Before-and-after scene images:
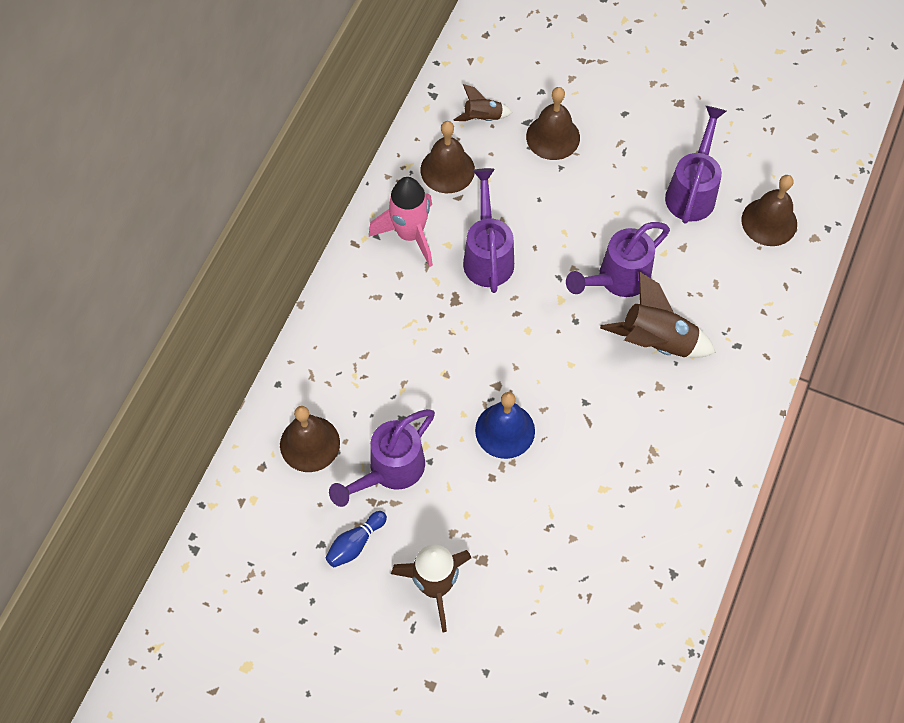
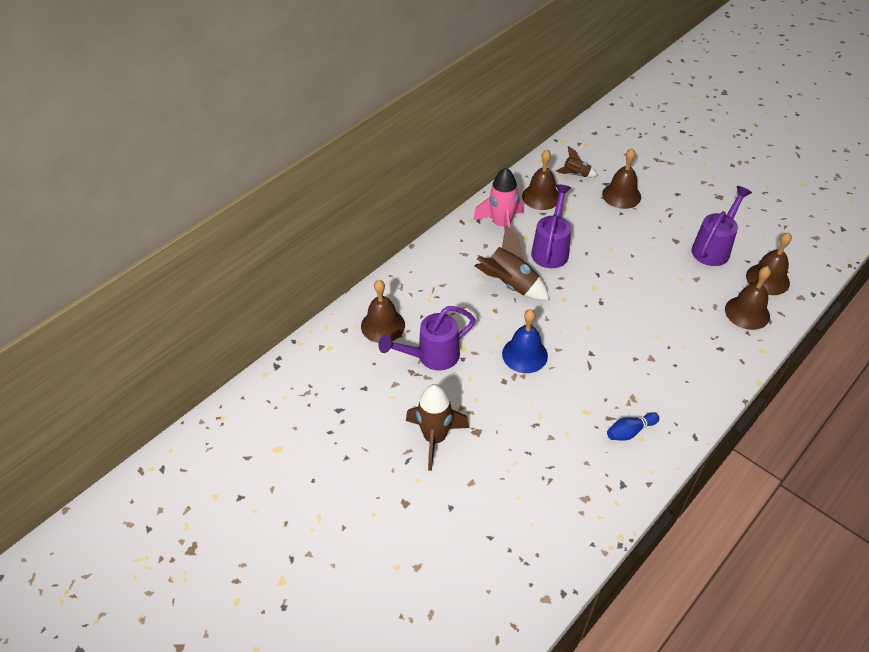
camera: 20 degrees right, 15 degrees down
(355, 543) = (388, 394): blue bowling pin -> blue bowling pin (630, 431)
(616, 280) = (640, 286): purple watering can -> none
(656, 341) = (658, 330): brown rocket -> brown rocket (510, 284)
(756, 281) = (747, 312): none -> brown bell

— Problem details —
Retrieve each line from the records above where the word "brown" occurs.

— Completed task —
(656, 341) = (658, 330): brown rocket -> brown rocket (510, 284)
(756, 281) = (747, 312): none -> brown bell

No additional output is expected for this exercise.